YOUR ASSIGNMENT
Line by line, copy out the data that follows.

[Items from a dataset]
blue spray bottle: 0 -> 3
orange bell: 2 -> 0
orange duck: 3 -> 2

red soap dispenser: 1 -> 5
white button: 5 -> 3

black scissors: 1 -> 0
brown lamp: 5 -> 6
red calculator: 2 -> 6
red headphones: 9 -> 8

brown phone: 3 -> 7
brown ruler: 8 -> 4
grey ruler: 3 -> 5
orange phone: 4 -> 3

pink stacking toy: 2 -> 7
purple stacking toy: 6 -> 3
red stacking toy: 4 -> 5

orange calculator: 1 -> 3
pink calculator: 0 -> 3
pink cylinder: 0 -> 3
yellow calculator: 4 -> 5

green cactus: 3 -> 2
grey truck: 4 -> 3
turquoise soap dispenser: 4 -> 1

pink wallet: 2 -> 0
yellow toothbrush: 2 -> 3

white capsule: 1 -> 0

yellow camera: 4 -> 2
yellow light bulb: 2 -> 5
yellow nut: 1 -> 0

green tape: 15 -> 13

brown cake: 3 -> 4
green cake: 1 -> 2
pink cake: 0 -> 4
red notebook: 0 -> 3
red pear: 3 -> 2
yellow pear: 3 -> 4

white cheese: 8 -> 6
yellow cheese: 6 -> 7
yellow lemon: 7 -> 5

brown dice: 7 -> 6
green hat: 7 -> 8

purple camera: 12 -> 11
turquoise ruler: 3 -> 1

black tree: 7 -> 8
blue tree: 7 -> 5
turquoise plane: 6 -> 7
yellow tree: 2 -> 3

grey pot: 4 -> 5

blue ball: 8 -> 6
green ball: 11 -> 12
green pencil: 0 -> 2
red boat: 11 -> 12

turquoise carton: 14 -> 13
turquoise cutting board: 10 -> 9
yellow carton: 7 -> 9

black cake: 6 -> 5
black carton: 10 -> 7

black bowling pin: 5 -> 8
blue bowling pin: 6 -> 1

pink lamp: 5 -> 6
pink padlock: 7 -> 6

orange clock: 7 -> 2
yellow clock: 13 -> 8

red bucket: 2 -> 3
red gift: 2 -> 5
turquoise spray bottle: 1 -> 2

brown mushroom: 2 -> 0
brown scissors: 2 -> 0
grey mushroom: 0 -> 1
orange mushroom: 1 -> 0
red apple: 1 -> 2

SOLUTION
blue spray bottle: 0 -> 3
orange bell: 2 -> 0
orange duck: 3 -> 2

red soap dispenser: 1 -> 5
white button: 5 -> 3

black scissors: 1 -> 0
brown lamp: 5 -> 6
red calculator: 2 -> 6
red headphones: 9 -> 8

brown phone: 3 -> 7
brown ruler: 8 -> 4
grey ruler: 3 -> 5
orange phone: 4 -> 3

pink stacking toy: 2 -> 7
purple stacking toy: 6 -> 3
red stacking toy: 4 -> 5

orange calculator: 1 -> 3
pink calculator: 0 -> 3
pink cylinder: 0 -> 3
yellow calculator: 4 -> 5

green cactus: 3 -> 2
grey truck: 4 -> 3
turquoise soap dispenser: 4 -> 1

pink wallet: 2 -> 0
yellow toothbrush: 2 -> 3

white capsule: 1 -> 0

yellow camera: 4 -> 2
yellow light bulb: 2 -> 5
yellow nut: 1 -> 0

green tape: 15 -> 13

brown cake: 3 -> 4
green cake: 1 -> 2
pink cake: 0 -> 4
red notebook: 0 -> 3
red pear: 3 -> 2
yellow pear: 3 -> 4

white cheese: 8 -> 6
yellow cheese: 6 -> 7
yellow lemon: 7 -> 5

brown dice: 7 -> 6
green hat: 7 -> 8

purple camera: 12 -> 11
turquoise ruler: 3 -> 1

black tree: 7 -> 8
blue tree: 7 -> 5
turquoise plane: 6 -> 7
yellow tree: 2 -> 3

grey pot: 4 -> 5

blue ball: 8 -> 6
green ball: 11 -> 12
green pencil: 0 -> 2
red boat: 11 -> 12

turquoise carton: 14 -> 13
turquoise cutting board: 10 -> 9
yellow carton: 7 -> 9

black cake: 6 -> 5
black carton: 10 -> 7

black bowling pin: 5 -> 8
blue bowling pin: 6 -> 1

pink lamp: 5 -> 6
pink padlock: 7 -> 6

orange clock: 7 -> 2
yellow clock: 13 -> 8

red bucket: 2 -> 3
red gift: 2 -> 5
turquoise spray bottle: 1 -> 2

brown mushroom: 2 -> 0
brown scissors: 2 -> 0
grey mushroom: 0 -> 1
orange mushroom: 1 -> 0
red apple: 1 -> 2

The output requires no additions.